What this task involves =>
Would you return each entry exactly as written, omitting any pictures?

Data provided =>
*** Begin section ***

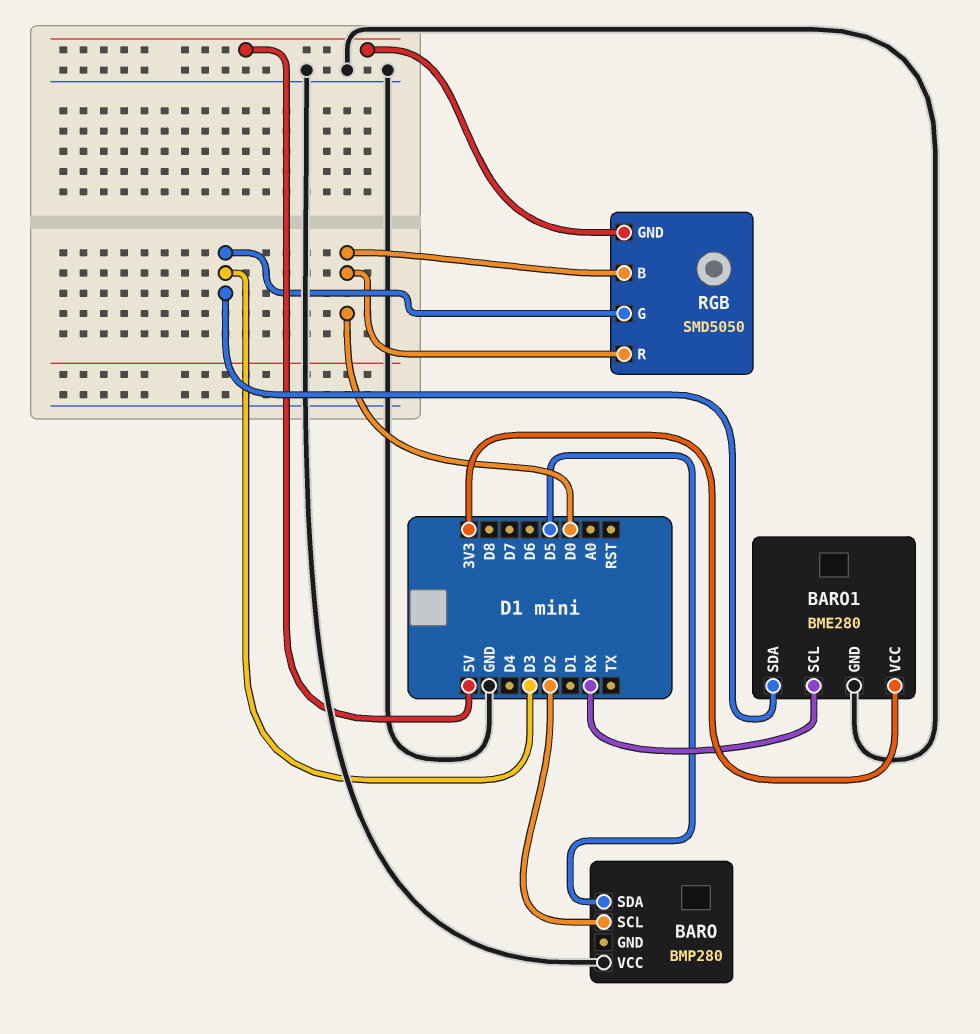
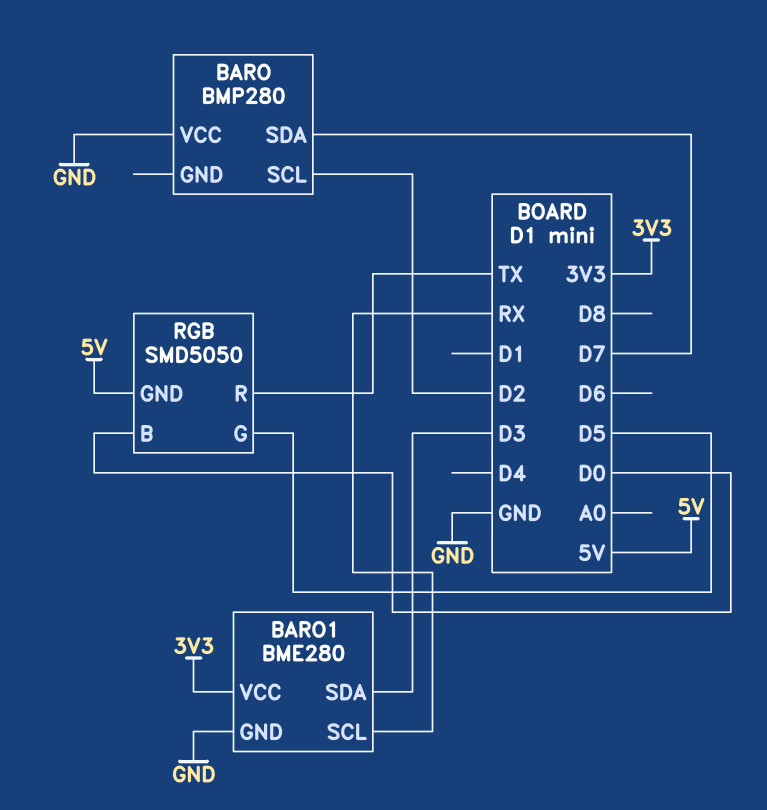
BARO pin SDA: D5 -> D7
RGB pin G: D3 -> D5
RGB pin R: D0 -> TX

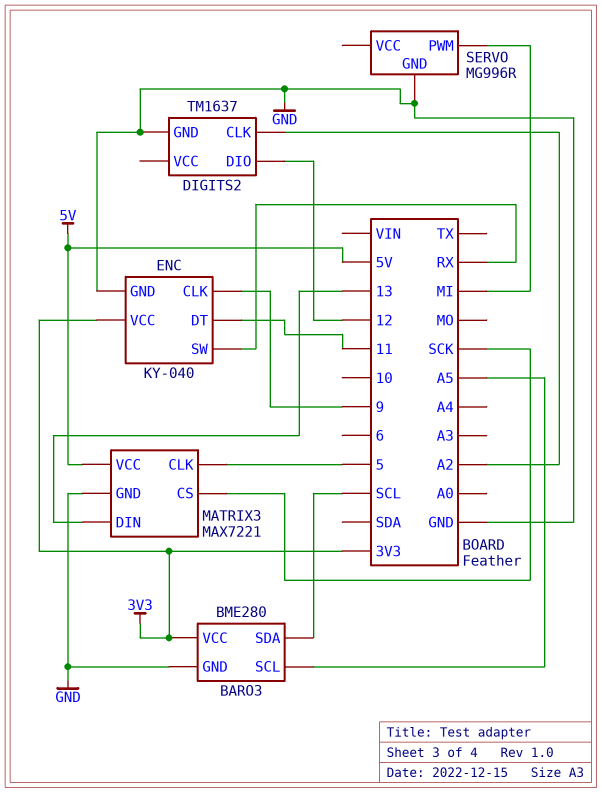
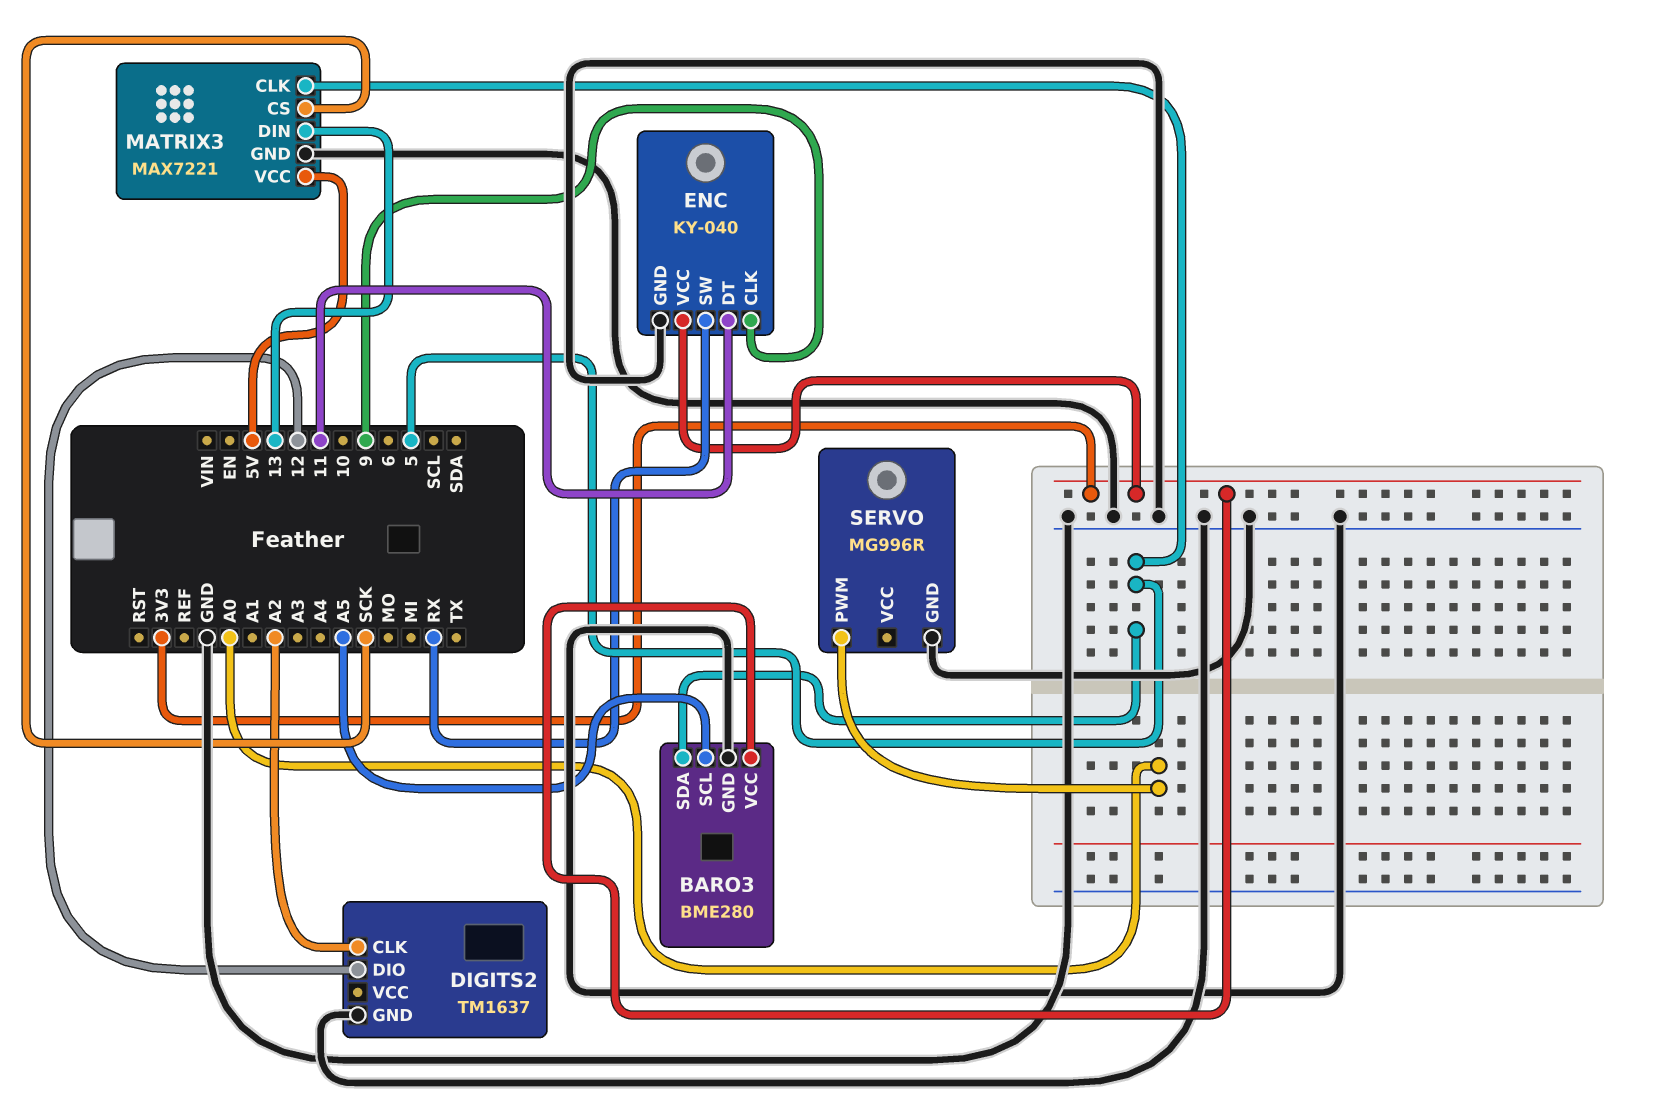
BARO3 pin SDA: SCL -> 5
SERVO pin PWM: MI -> A0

*** End section ***

Written response =>
BARO pin SDA: D5 -> D7
RGB pin G: D3 -> D5
RGB pin R: D0 -> TX

BARO3 pin SDA: SCL -> 5
SERVO pin PWM: MI -> A0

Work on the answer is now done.